GIVEN PROBLEM: Starting at the beginning of the items and ending after the line that contains "27 (703, 556)", rewrite those lines with every "Albums" switched to "LPs" and everything else left the same.

[Some items]
****

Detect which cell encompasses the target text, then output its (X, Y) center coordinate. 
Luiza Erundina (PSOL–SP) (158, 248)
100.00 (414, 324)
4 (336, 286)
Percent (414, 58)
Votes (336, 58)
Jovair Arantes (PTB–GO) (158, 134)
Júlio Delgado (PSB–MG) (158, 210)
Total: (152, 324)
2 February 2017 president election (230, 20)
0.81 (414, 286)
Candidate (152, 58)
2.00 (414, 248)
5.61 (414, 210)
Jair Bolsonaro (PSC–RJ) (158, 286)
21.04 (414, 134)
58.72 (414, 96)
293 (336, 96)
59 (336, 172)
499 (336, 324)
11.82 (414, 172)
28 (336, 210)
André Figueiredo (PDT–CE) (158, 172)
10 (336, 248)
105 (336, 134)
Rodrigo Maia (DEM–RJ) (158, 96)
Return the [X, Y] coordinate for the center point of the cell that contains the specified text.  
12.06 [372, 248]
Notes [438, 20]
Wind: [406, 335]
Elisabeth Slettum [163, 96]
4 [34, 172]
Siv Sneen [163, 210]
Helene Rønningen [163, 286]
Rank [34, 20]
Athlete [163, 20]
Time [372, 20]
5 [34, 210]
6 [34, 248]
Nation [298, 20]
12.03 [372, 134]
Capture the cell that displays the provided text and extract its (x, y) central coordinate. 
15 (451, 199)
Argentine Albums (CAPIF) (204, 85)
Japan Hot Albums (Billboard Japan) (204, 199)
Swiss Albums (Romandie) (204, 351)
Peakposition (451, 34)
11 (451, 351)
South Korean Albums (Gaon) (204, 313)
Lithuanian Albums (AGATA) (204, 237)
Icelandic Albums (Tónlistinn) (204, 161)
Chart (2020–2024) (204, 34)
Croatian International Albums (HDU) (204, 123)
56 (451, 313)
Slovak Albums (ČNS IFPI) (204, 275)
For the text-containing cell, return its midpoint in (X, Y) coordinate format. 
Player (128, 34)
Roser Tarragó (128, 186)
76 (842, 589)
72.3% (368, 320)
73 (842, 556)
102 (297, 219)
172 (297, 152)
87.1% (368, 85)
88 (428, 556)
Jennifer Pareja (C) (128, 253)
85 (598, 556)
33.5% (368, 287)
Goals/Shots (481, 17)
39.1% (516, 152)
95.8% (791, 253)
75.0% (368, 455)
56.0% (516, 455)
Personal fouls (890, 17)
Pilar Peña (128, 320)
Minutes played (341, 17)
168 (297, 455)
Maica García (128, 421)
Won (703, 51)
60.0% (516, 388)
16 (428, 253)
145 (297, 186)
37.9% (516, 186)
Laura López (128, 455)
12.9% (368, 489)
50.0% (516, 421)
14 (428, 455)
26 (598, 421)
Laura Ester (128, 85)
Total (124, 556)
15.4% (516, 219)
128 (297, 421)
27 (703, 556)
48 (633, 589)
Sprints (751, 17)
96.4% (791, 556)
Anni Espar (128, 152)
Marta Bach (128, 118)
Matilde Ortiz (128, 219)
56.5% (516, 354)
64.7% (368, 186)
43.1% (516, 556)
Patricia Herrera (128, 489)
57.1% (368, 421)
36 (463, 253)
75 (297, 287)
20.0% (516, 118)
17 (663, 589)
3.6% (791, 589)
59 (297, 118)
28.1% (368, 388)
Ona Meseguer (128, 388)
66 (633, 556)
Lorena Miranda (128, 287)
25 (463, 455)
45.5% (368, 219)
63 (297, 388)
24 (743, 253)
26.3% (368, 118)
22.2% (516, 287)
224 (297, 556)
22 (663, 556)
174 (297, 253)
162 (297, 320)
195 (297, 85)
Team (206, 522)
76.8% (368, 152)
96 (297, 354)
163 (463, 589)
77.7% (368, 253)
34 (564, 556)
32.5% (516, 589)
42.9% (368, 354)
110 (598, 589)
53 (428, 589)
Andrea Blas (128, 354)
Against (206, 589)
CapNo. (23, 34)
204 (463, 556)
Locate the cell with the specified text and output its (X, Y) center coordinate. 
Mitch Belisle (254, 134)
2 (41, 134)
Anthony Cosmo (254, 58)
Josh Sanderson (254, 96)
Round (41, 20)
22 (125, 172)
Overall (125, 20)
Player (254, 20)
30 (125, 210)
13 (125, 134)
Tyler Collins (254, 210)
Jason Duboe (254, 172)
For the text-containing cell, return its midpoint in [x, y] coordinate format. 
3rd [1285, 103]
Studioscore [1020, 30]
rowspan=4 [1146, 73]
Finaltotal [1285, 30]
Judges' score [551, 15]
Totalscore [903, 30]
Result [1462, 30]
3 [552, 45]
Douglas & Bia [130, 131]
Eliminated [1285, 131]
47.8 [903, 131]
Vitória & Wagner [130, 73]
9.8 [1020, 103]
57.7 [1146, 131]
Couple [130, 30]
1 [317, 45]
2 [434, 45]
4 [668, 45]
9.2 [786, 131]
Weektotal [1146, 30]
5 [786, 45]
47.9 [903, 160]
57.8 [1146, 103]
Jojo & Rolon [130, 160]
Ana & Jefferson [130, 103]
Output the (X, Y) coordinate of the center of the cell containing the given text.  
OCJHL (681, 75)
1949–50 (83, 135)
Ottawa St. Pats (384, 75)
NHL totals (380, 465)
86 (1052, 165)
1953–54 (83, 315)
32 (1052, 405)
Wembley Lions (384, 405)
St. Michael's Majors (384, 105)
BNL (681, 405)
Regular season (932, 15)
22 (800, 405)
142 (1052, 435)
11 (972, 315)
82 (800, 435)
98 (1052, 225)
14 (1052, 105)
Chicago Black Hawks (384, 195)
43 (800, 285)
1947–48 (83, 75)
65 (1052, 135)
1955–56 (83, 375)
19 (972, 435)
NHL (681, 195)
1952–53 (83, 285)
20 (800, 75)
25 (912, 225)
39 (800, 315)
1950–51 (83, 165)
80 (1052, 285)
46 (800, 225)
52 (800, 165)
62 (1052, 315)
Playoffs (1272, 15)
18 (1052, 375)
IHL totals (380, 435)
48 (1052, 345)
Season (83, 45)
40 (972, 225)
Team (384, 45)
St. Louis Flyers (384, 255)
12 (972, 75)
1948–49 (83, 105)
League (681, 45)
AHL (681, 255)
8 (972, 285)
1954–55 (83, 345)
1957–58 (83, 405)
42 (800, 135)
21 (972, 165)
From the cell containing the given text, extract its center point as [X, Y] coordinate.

****

THE REPLY:
Detect which cell encompasses the target text, then output its (X, Y) center coordinate. 
Luiza Erundina (PSOL–SP) (158, 248)
100.00 (414, 324)
4 (336, 286)
Percent (414, 58)
Votes (336, 58)
Jovair Arantes (PTB–GO) (158, 134)
Júlio Delgado (PSB–MG) (158, 210)
Total: (152, 324)
2 February 2017 president election (230, 20)
0.81 (414, 286)
Candidate (152, 58)
2.00 (414, 248)
5.61 (414, 210)
Jair Bolsonaro (PSC–RJ) (158, 286)
21.04 (414, 134)
58.72 (414, 96)
293 (336, 96)
59 (336, 172)
499 (336, 324)
11.82 (414, 172)
28 (336, 210)
André Figueiredo (PDT–CE) (158, 172)
10 (336, 248)
105 (336, 134)
Rodrigo Maia (DEM–RJ) (158, 96)
Return the [X, Y] coordinate for the center point of the cell that contains the specified text.  
12.06 [372, 248]
Notes [438, 20]
Wind: [406, 335]
Elisabeth Slettum [163, 96]
4 [34, 172]
Siv Sneen [163, 210]
Helene Rønningen [163, 286]
Rank [34, 20]
Athlete [163, 20]
Time [372, 20]
5 [34, 210]
6 [34, 248]
Nation [298, 20]
12.03 [372, 134]
Capture the cell that displays the provided text and extract its (x, y) central coordinate. 
15 (451, 199)
Argentine LPs (CAPIF) (204, 85)
Japan Hot LPs (Billboard Japan) (204, 199)
Swiss LPs (Romandie) (204, 351)
Peakposition (451, 34)
11 (451, 351)
South Korean LPs (Gaon) (204, 313)
Lithuanian LPs (AGATA) (204, 237)
Icelandic LPs (Tónlistinn) (204, 161)
Chart (2020–2024) (204, 34)
Croatian International LPs (HDU) (204, 123)
56 (451, 313)
Slovak LPs (ČNS IFPI) (204, 275)
For the text-containing cell, return its midpoint in (X, Y) coordinate format. 
Player (128, 34)
Roser Tarragó (128, 186)
76 (842, 589)
72.3% (368, 320)
73 (842, 556)
102 (297, 219)
172 (297, 152)
87.1% (368, 85)
88 (428, 556)
Jennifer Pareja (C) (128, 253)
85 (598, 556)
33.5% (368, 287)
Goals/Shots (481, 17)
39.1% (516, 152)
95.8% (791, 253)
75.0% (368, 455)
56.0% (516, 455)
Personal fouls (890, 17)
Pilar Peña (128, 320)
Minutes played (341, 17)
168 (297, 455)
Maica García (128, 421)
Won (703, 51)
60.0% (516, 388)
16 (428, 253)
145 (297, 186)
37.9% (516, 186)
Laura López (128, 455)
12.9% (368, 489)
50.0% (516, 421)
14 (428, 455)
26 (598, 421)
Laura Ester (128, 85)
Total (124, 556)
15.4% (516, 219)
128 (297, 421)
27 (703, 556)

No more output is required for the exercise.